=== Begin Enclosure ===

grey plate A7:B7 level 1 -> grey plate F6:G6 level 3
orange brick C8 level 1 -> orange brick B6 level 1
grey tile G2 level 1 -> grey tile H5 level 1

=== End Enclosure ===

### Your goal
All of the data above needs to be written out exactly.

### Output of the exercise
grey plate A7:B7 level 1 -> grey plate F6:G6 level 3
orange brick C8 level 1 -> orange brick B6 level 1
grey tile G2 level 1 -> grey tile H5 level 1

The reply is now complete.